STORED DATA Start Marker

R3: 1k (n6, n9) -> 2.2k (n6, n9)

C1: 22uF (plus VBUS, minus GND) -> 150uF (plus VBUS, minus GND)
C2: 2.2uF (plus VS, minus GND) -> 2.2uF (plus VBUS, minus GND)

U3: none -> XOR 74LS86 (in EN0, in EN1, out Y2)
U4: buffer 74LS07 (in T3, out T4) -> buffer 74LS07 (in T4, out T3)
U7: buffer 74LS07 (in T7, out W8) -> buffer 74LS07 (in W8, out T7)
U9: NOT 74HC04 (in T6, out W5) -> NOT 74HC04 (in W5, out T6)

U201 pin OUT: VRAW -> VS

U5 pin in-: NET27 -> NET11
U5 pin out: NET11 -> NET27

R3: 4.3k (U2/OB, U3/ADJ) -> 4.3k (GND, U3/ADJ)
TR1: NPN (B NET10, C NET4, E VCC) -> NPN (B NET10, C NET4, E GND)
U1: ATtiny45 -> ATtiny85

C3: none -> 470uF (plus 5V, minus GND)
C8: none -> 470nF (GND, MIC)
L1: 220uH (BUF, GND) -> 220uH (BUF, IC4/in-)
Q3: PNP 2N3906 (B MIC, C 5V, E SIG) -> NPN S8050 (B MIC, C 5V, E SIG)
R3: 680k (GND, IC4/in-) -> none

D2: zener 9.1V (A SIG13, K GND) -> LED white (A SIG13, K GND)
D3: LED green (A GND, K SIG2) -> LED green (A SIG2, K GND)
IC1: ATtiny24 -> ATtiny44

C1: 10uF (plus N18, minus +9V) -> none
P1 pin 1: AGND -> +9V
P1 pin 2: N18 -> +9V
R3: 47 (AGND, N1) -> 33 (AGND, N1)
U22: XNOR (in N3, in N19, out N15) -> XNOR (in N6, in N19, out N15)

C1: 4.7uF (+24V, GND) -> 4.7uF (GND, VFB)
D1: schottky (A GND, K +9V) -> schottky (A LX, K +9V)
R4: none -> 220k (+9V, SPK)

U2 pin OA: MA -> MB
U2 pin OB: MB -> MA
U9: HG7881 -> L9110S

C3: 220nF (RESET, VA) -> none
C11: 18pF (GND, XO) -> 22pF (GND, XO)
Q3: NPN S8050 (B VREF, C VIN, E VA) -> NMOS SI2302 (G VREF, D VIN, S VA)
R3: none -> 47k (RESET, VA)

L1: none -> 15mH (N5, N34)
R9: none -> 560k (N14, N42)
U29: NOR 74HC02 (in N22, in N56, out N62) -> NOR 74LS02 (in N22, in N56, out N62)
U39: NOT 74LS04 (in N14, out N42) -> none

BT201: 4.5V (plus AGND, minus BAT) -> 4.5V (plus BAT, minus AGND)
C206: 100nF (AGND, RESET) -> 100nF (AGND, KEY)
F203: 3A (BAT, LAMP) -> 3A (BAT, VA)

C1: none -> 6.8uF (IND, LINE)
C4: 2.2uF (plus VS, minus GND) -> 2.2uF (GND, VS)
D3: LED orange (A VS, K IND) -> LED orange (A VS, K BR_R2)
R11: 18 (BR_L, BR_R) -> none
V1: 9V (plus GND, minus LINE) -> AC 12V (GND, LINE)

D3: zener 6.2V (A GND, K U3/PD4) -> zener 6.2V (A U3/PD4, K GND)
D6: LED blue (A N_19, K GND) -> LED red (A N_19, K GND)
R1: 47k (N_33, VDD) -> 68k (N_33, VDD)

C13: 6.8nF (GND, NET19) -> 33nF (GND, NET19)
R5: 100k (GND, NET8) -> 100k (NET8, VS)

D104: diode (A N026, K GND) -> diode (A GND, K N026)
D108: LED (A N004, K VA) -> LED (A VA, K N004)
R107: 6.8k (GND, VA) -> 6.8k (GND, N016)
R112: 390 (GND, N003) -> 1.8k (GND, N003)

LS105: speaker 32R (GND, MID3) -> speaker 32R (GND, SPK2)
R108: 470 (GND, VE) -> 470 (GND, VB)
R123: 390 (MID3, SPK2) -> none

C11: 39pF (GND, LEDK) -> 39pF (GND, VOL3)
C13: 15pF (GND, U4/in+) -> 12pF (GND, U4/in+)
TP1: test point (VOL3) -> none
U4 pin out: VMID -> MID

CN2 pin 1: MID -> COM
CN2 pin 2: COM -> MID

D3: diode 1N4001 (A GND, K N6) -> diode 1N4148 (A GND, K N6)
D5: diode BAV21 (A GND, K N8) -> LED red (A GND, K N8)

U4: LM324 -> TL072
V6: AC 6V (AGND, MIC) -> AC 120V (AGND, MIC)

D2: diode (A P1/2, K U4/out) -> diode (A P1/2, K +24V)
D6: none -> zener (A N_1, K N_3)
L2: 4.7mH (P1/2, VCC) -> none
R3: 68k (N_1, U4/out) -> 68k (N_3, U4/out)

STORED DATA End Marker

EXERCISE AIM
For the word "AGND", find all matching lines in the entries above and copy them out.

RESPONSE
P1 pin 1: AGND -> +9V
R3: 47 (AGND, N1) -> 33 (AGND, N1)
BT201: 4.5V (plus AGND, minus BAT) -> 4.5V (plus BAT, minus AGND)
C206: 100nF (AGND, RESET) -> 100nF (AGND, KEY)
V6: AC 6V (AGND, MIC) -> AC 120V (AGND, MIC)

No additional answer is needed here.